**Study material**
○ ○ ○ ○ ○

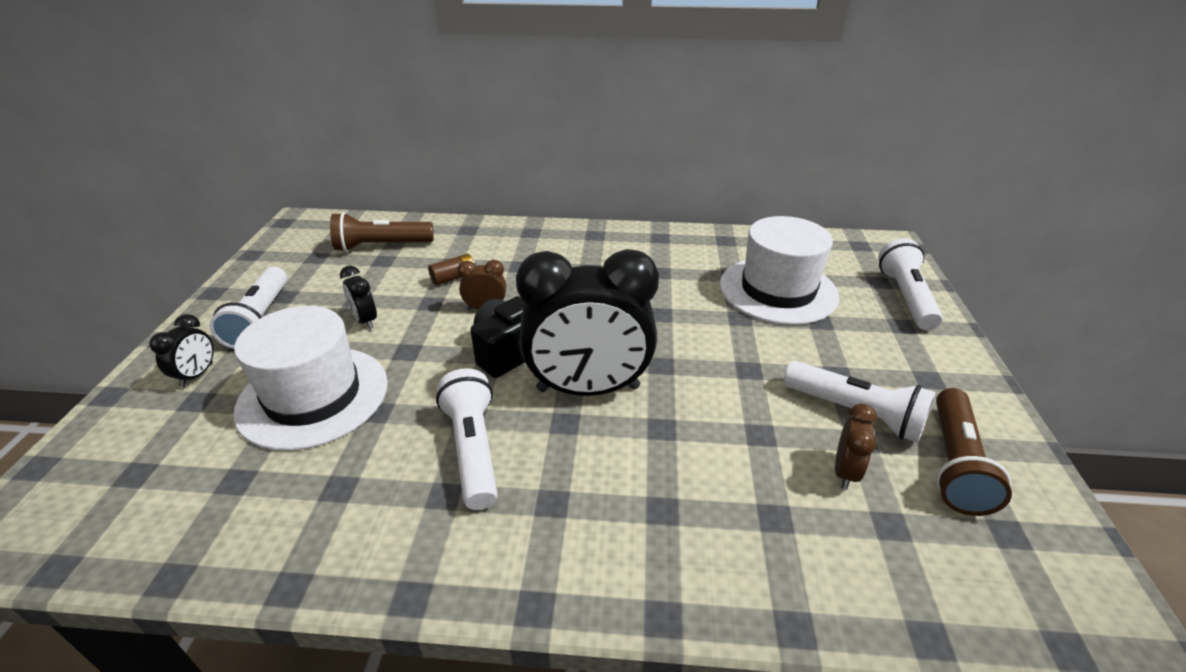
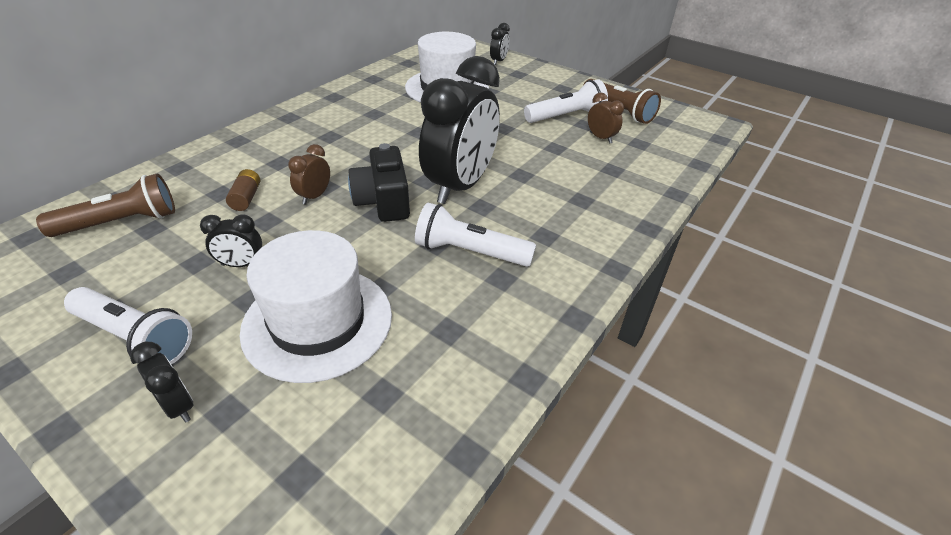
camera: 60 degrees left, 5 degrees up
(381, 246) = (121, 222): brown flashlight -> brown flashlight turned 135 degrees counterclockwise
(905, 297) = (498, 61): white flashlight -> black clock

○ ○ ○ ○ ○

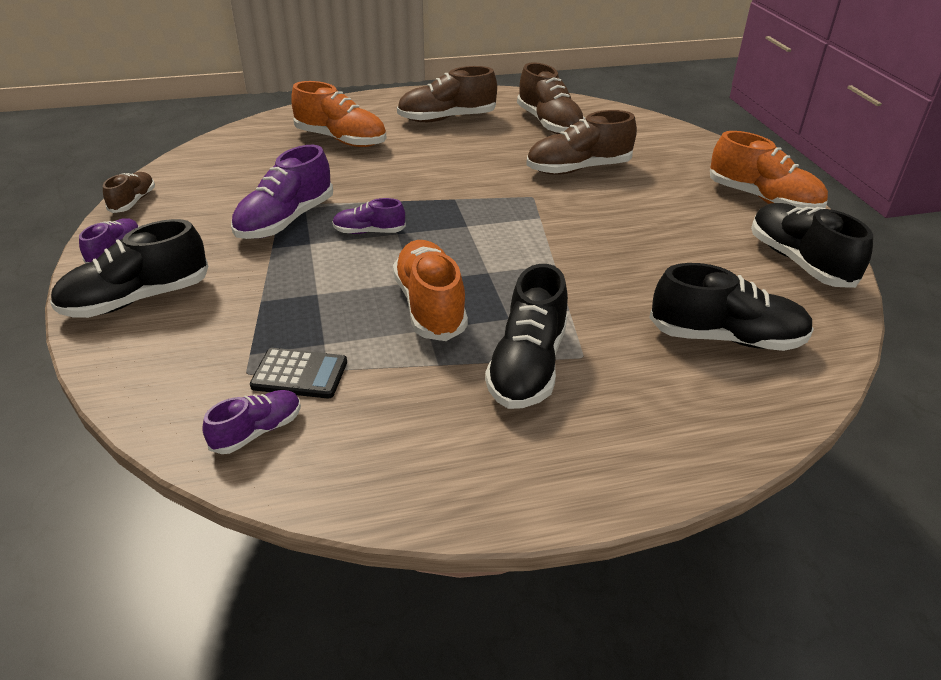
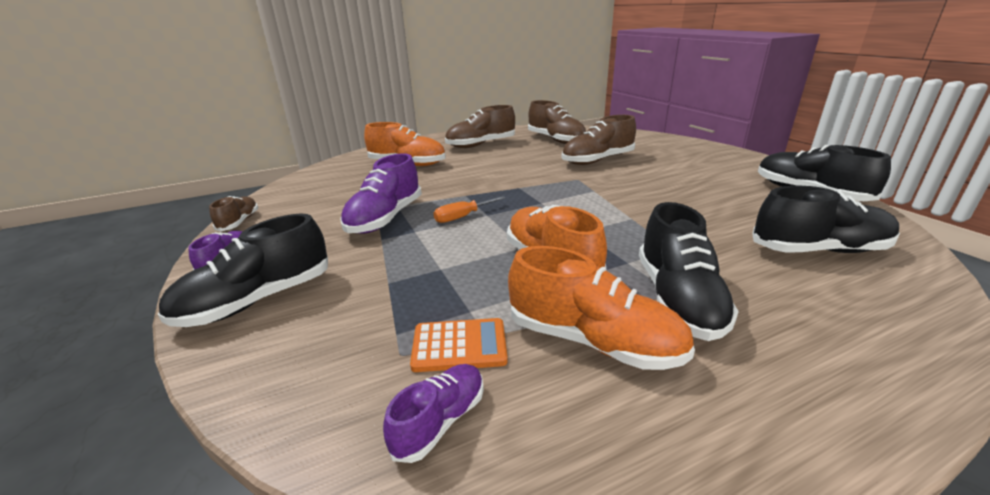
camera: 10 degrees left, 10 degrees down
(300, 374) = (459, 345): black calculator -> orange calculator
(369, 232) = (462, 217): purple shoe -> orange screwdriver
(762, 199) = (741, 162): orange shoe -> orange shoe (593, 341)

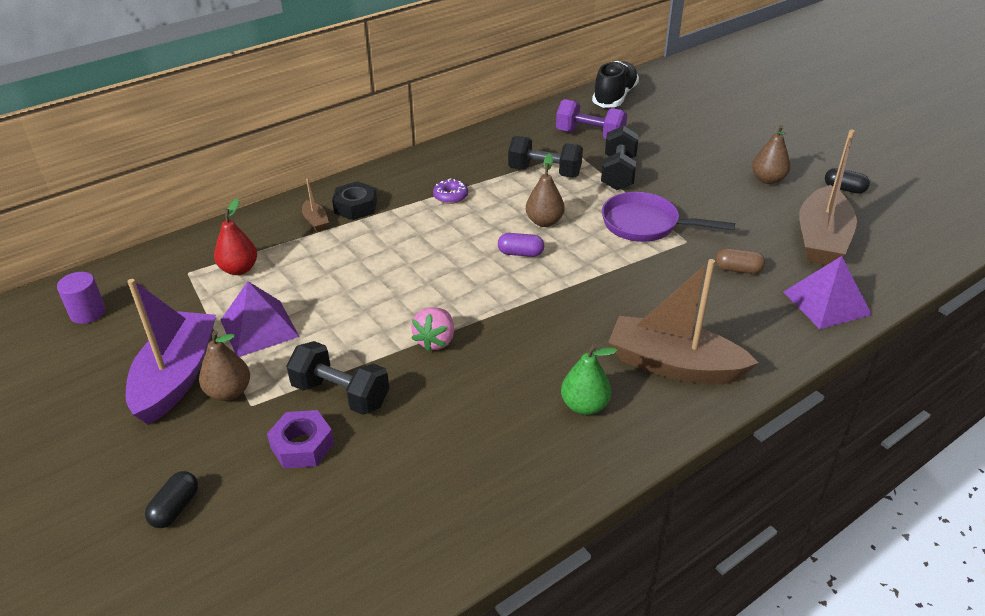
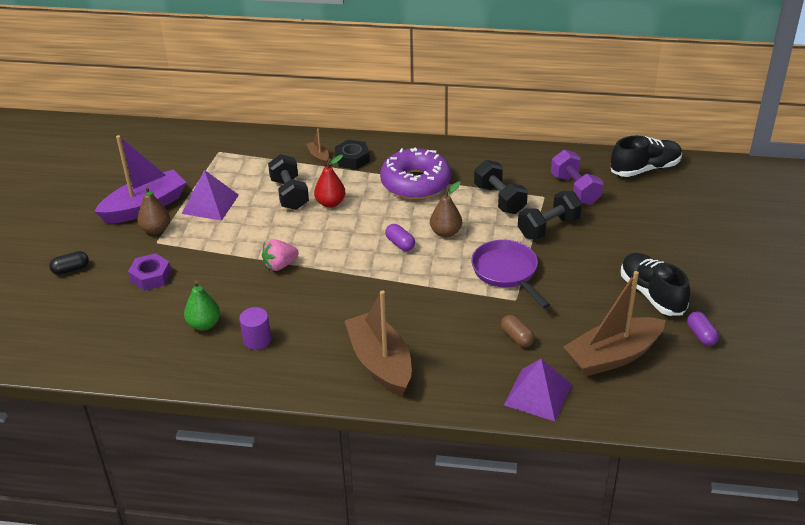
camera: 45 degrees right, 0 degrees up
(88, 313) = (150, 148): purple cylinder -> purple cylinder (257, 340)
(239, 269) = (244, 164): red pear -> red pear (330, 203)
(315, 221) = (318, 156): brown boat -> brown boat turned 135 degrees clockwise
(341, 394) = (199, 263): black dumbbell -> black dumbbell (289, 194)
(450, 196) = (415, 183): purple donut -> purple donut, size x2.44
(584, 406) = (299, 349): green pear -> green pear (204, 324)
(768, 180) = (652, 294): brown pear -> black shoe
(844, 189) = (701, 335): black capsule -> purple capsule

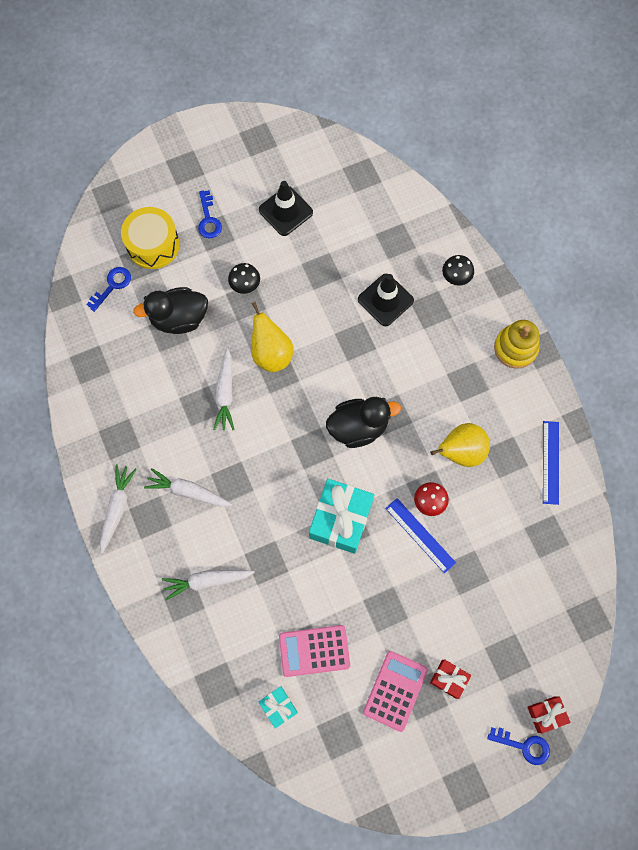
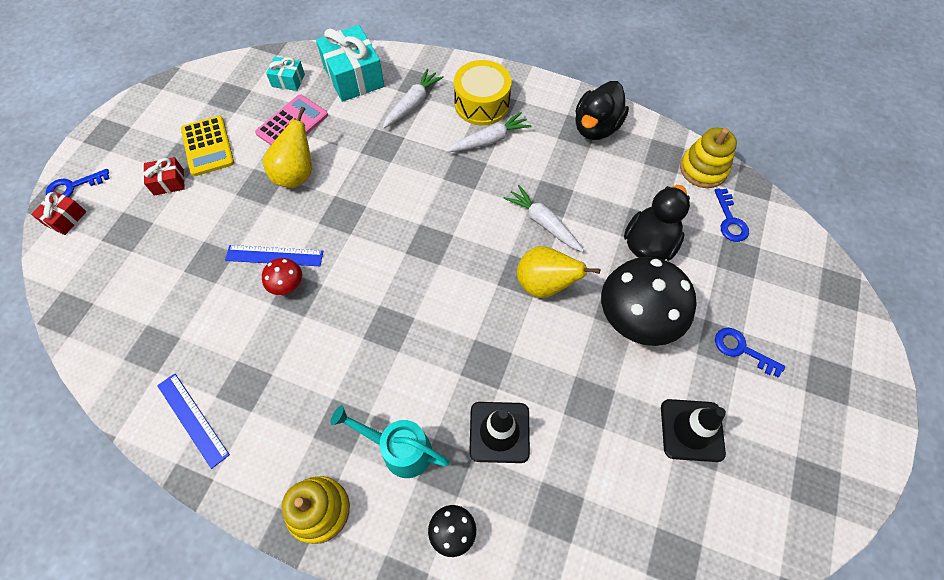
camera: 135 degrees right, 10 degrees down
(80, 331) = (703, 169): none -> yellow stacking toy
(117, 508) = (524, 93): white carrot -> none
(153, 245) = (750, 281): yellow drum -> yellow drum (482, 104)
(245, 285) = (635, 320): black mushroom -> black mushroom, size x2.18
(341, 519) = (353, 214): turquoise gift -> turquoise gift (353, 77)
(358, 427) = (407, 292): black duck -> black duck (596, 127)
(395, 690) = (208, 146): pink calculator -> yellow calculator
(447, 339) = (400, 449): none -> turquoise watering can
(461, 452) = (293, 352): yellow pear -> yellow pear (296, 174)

○ ○ ○ ○ ○

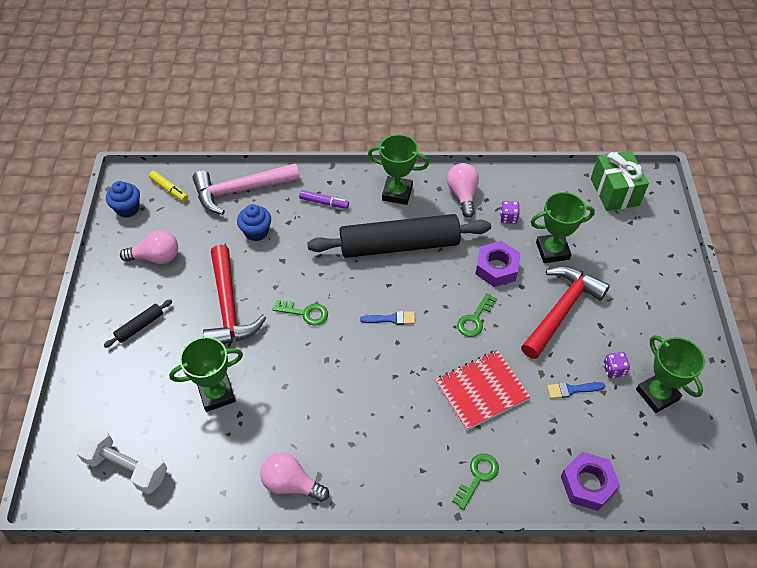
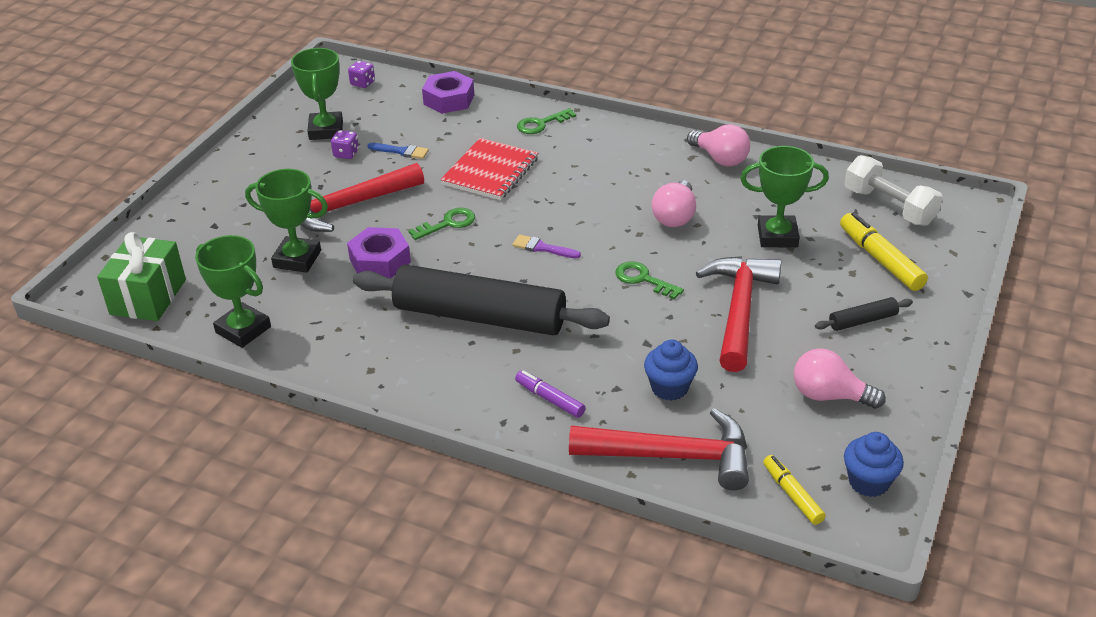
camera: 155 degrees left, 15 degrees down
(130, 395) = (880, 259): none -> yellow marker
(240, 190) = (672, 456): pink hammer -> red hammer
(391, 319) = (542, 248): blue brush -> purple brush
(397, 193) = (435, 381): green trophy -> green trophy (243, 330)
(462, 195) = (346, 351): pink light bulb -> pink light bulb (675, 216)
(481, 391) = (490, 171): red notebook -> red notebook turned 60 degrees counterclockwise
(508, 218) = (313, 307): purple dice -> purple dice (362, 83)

○ ○ ○ ○ ○

**Work instruction**
Report how many lines of the data hold the string "degrees"; give only the number.

**Output of the exercise**
8